* DIRECTIONS FOR THIS TASK *
Every line between the one containing "to [444 353]" and the last line of the data, both included, is to be set down exactly, and pictures are to be omitted.
··· INPUT RECORDS ···
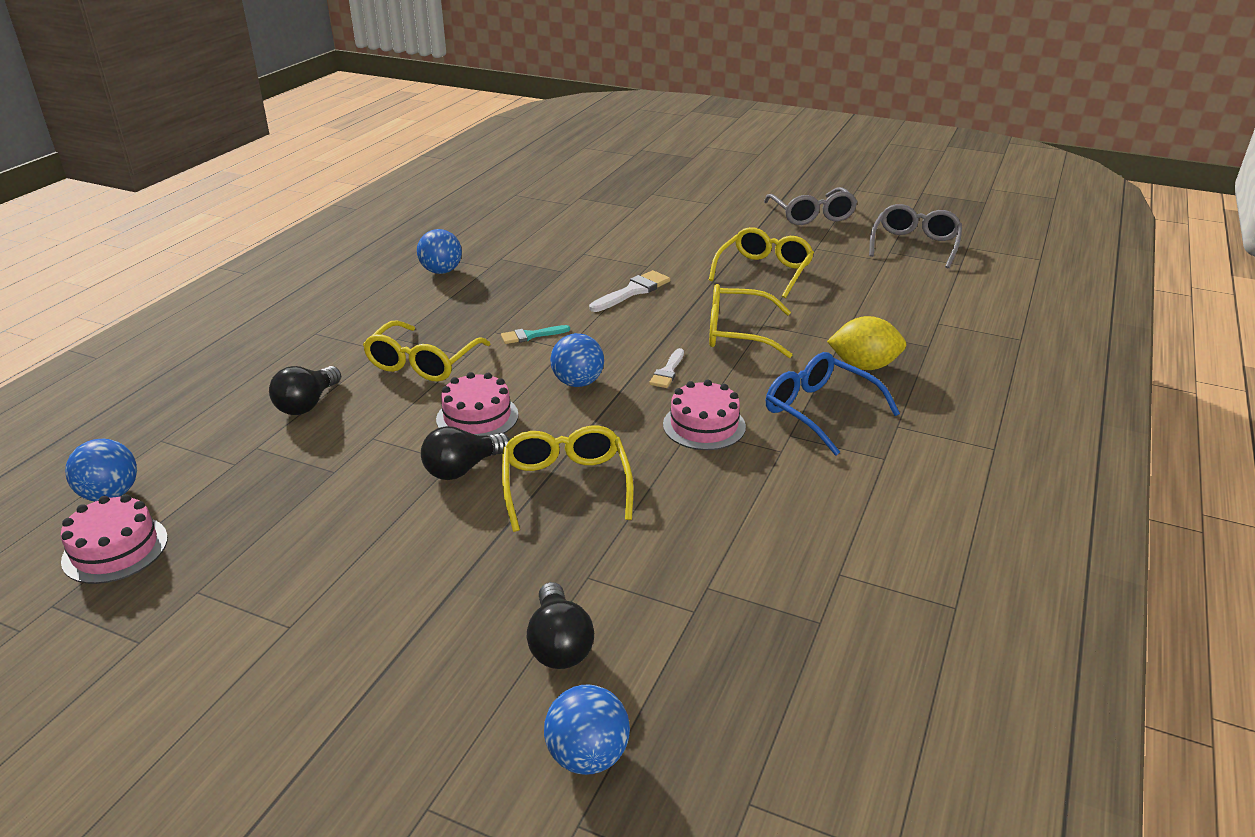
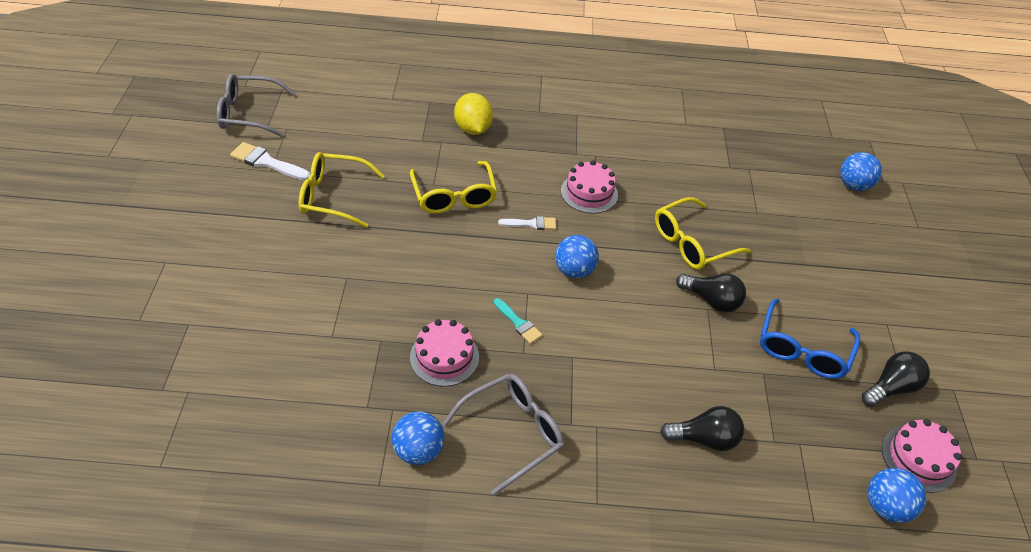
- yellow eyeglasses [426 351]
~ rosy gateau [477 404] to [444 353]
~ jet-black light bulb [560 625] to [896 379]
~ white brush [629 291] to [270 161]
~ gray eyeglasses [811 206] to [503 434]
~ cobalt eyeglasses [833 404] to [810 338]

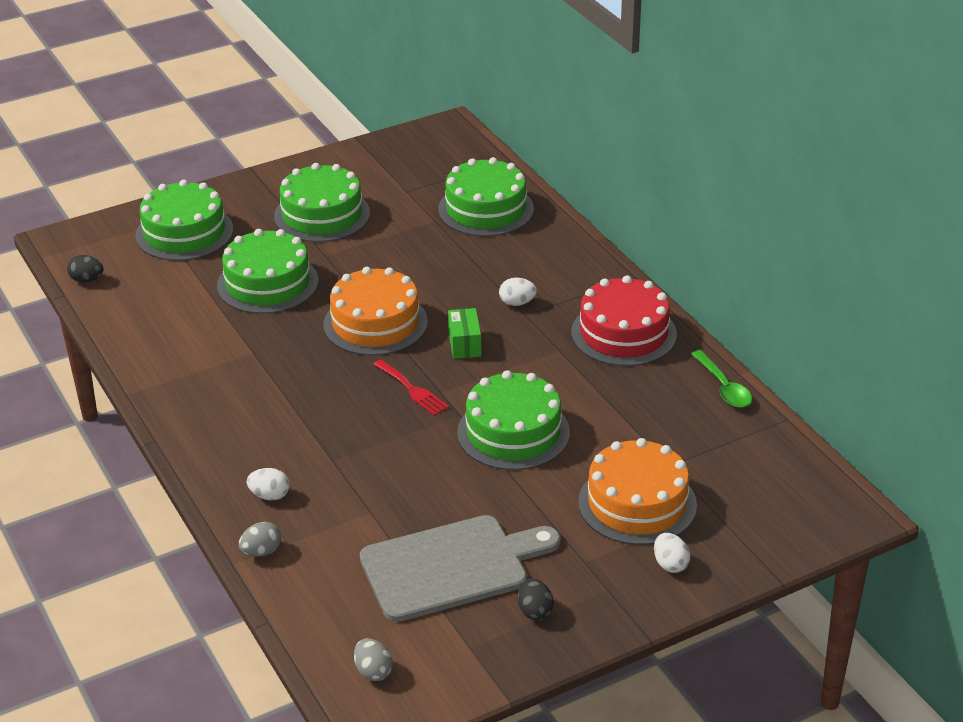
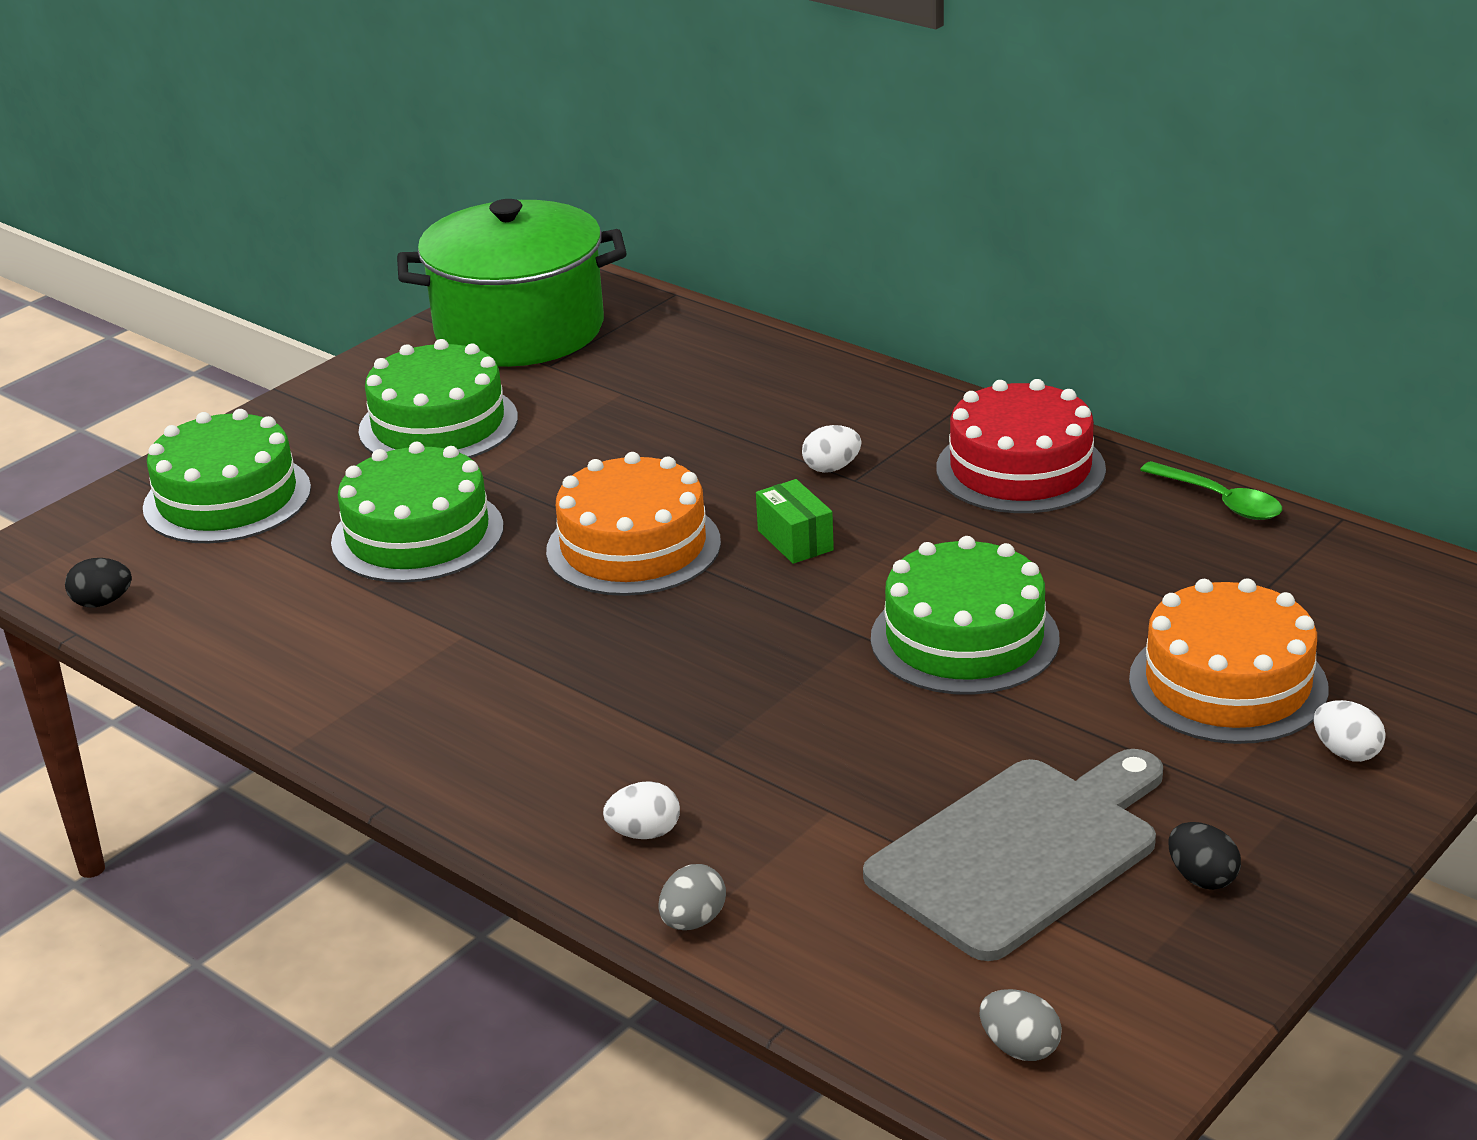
- crimson fork [411 387]
- green gateau [486 196]
+ green stockpot [511 283]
···
* ANSWER SECTION *
~ rosy gateau [477 404] to [444 353]
~ jet-black light bulb [560 625] to [896 379]
~ white brush [629 291] to [270 161]
~ gray eyeglasses [811 206] to [503 434]
~ cobalt eyeglasses [833 404] to [810 338]

- crimson fork [411 387]
- green gateau [486 196]
+ green stockpot [511 283]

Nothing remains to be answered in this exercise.